DATA below:

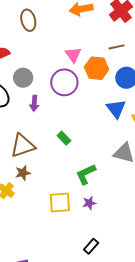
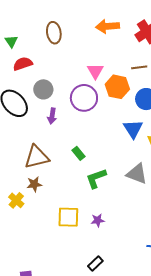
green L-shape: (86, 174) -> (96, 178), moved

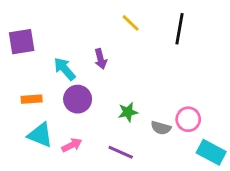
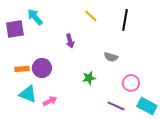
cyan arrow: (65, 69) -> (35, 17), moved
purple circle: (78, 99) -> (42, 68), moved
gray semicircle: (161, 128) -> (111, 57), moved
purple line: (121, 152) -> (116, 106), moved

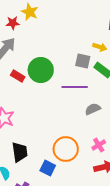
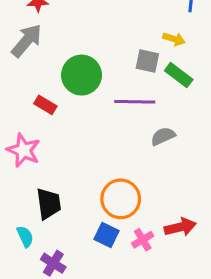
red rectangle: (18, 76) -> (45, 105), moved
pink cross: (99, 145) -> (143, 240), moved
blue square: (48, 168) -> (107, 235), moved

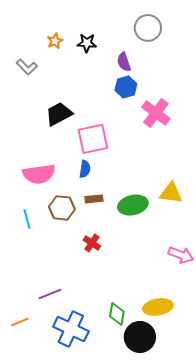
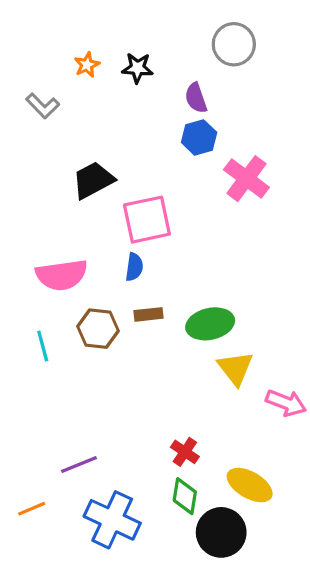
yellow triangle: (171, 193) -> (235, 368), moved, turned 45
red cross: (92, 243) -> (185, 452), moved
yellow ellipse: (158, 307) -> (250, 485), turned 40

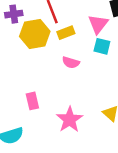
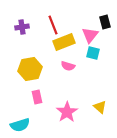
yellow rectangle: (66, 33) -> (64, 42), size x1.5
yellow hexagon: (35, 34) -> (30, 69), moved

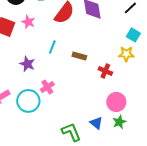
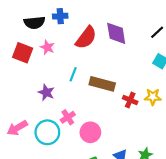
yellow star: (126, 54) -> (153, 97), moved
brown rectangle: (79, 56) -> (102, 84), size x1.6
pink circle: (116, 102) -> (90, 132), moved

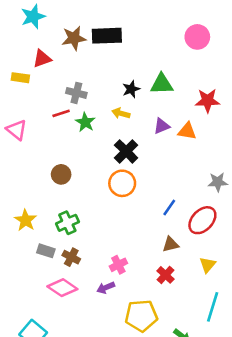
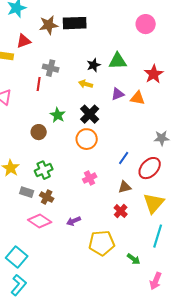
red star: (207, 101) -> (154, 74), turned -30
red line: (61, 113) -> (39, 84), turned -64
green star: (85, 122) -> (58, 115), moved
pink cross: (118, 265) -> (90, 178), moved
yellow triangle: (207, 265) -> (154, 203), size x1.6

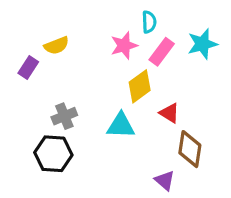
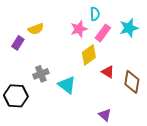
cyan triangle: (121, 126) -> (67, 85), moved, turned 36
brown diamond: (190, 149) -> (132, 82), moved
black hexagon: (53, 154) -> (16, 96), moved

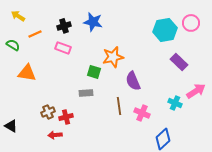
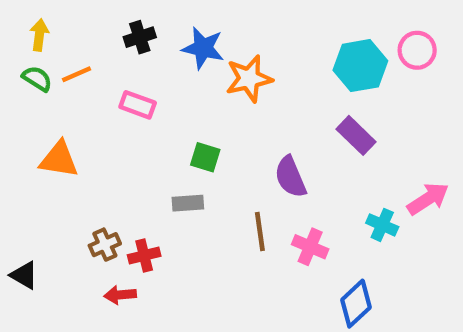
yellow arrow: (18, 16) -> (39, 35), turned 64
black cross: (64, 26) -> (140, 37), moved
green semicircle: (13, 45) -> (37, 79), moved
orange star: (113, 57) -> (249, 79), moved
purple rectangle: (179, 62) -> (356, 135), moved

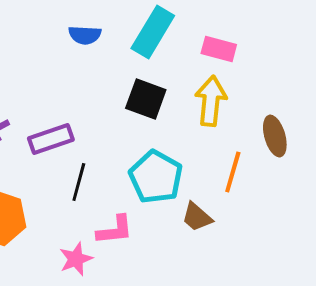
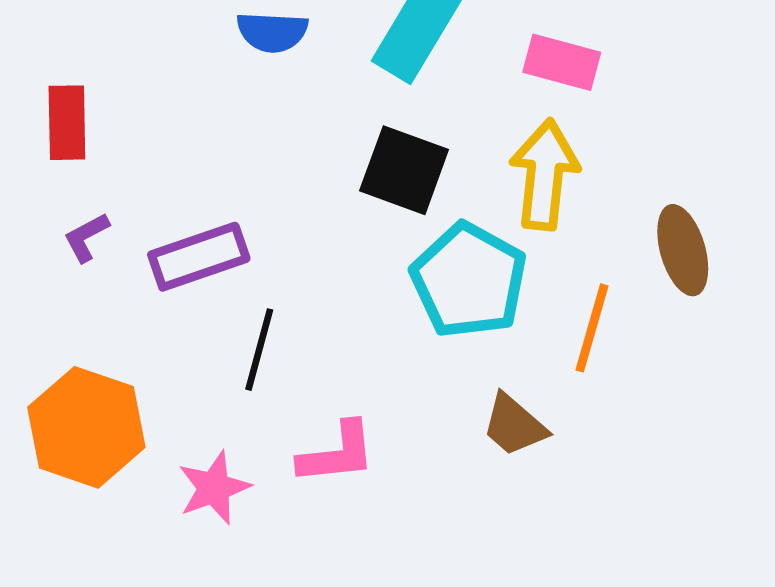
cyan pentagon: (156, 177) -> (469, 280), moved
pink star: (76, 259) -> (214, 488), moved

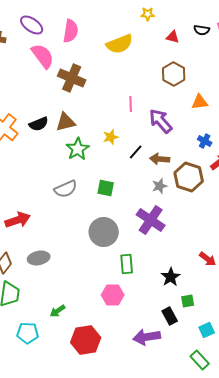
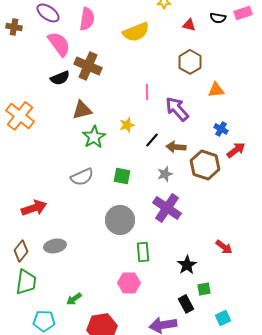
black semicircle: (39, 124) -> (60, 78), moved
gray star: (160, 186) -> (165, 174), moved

End of DATA.

- [WORK ITEM]:
Within the listing above, the lines from the one with "yellow ellipse: (158, 307)" through the one with "red star: (207, 101) -> (154, 74), turned -30" are to be given again word for word. Do not include pictures.

- [REPLY]:
yellow ellipse: (158, 307) -> (250, 485), turned 40

yellow rectangle: (66, 33) -> (64, 42), size x1.5
yellow hexagon: (35, 34) -> (30, 69), moved

yellow star: (126, 54) -> (153, 97), moved
brown rectangle: (79, 56) -> (102, 84), size x1.6
pink circle: (116, 102) -> (90, 132), moved

red star: (207, 101) -> (154, 74), turned -30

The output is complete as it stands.